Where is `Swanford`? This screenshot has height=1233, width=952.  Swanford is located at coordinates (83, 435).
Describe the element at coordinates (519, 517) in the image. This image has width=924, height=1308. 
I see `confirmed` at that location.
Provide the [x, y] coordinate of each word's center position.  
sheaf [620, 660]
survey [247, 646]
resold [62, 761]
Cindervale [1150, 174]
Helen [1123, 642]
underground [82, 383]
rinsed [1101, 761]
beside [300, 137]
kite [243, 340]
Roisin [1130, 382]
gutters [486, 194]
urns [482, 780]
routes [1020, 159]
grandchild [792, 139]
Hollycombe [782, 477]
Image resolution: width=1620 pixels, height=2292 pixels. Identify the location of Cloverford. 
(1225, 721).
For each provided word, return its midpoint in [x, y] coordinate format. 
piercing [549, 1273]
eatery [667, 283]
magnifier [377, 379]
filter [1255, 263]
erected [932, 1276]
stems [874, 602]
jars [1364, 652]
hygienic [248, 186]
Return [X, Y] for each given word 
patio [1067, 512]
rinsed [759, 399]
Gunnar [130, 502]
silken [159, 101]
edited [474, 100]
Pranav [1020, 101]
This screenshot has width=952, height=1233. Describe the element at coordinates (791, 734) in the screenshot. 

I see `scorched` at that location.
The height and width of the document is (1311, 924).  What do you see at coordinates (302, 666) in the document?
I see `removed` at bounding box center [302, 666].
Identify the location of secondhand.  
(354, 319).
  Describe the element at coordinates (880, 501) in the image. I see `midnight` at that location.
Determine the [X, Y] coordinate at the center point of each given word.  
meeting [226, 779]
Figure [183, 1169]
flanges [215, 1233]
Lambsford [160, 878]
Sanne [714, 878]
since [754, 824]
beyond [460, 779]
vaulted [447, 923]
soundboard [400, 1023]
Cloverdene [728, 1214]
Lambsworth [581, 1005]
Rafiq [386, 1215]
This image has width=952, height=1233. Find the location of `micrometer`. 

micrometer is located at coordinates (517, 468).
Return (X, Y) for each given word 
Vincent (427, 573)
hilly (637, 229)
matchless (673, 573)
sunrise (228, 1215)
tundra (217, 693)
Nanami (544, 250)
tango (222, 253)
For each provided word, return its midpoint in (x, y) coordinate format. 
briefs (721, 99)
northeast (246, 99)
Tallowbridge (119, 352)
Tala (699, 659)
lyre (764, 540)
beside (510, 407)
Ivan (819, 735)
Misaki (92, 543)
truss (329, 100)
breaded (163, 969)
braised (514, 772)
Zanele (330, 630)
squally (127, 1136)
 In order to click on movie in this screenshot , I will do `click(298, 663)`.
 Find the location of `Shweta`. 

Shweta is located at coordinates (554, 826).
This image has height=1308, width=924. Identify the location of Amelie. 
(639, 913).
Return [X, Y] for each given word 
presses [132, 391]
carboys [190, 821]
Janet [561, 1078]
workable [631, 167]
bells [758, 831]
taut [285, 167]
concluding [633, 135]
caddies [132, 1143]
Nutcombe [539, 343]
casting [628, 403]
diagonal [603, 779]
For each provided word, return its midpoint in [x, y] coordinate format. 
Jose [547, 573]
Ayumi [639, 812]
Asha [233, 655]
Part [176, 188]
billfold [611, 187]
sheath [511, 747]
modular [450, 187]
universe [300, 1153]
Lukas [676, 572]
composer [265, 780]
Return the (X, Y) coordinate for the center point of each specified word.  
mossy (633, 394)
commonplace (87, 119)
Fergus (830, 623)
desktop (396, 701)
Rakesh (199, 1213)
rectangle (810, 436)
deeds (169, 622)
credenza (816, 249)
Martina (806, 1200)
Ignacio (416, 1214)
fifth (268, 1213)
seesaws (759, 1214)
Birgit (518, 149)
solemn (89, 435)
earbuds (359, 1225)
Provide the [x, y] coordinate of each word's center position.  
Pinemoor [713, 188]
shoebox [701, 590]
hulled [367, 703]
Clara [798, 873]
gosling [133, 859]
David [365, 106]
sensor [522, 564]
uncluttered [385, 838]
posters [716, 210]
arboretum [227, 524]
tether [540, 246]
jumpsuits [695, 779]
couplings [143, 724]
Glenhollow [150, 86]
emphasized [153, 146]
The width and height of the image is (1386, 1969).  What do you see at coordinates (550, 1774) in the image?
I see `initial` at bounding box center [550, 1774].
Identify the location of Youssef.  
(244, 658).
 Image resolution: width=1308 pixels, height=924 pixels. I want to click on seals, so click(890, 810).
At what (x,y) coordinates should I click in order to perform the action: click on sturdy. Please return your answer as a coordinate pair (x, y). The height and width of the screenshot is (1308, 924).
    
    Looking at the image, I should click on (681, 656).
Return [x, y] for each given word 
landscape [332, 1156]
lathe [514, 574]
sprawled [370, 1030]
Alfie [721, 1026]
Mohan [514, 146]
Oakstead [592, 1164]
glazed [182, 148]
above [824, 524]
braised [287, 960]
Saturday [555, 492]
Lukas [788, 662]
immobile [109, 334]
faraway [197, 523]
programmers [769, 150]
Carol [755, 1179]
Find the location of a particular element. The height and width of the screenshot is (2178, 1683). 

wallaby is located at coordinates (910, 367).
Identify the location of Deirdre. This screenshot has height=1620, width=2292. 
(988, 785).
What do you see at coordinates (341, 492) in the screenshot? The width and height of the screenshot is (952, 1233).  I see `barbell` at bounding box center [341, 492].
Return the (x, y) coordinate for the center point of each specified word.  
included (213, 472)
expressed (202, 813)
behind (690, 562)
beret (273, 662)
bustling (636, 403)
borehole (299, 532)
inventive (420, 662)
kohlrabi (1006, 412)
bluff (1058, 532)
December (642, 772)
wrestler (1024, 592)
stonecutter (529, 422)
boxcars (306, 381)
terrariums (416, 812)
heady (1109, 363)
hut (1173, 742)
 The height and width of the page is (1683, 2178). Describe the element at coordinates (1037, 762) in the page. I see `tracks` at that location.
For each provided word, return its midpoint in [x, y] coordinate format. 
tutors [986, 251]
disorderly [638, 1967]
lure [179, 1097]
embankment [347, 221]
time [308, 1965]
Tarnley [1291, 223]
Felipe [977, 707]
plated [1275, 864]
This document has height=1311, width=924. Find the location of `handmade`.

-=-=-

DIRECTIONS:
Rewrite part of the listing above as a numbered list, starting at the line that contains "Cindervale [1150, 174]" and stopping after the line that contains "micrometer is located". Leave out blank lines.

WORKED ANSWER:
1. Cindervale [1150, 174]
2. Helen [1123, 642]
3. underground [82, 383]
4. rinsed [1101, 761]
5. beside [300, 137]
6. kite [243, 340]
7. Roisin [1130, 382]
8. gutters [486, 194]
9. urns [482, 780]
10. routes [1020, 159]
11. grandchild [792, 139]
12. Hollycombe [782, 477]
13. Image resolution: width=1620 pixels, height=2292 pixels. Identify the location of Cloverford. 
14. (1225, 721).
15. For each provided word, return its midpoint in [x, y] coordinate format. 
16. piercing [549, 1273]
17. eatery [667, 283]
18. magnifier [377, 379]
19. filter [1255, 263]
20. erected [932, 1276]
21. stems [874, 602]
22. jars [1364, 652]
23. hygienic [248, 186]
24. Return [X, Y] for each given word 
25. patio [1067, 512]
26. rinsed [759, 399]
27. Gunnar [130, 502]
28. silken [159, 101]
29. edited [474, 100]
30. Pranav [1020, 101]
31. This screenshot has width=952, height=1233. Describe the element at coordinates (791, 734) in the screenshot. 
32. I see `scorched` at that location.
33. The height and width of the document is (1311, 924).  What do you see at coordinates (302, 666) in the document?
34. I see `removed` at bounding box center [302, 666].
35. Identify the location of secondhand.  
36. (354, 319).
37.   Describe the element at coordinates (880, 501) in the image. I see `midnight` at that location.
38. Determine the [X, Y] coordinate at the center point of each given word.  
39. meeting [226, 779]
40. Figure [183, 1169]
41. flanges [215, 1233]
42. Lambsford [160, 878]
43. Sanne [714, 878]
44. since [754, 824]
45. beyond [460, 779]
46. vaulted [447, 923]
47. soundboard [400, 1023]
48. Cloverdene [728, 1214]
49. Lambsworth [581, 1005]
50. Rafiq [386, 1215]
51. This image has width=952, height=1233. Find the location of `micrometer`. 
52. micrometer is located at coordinates (517, 468).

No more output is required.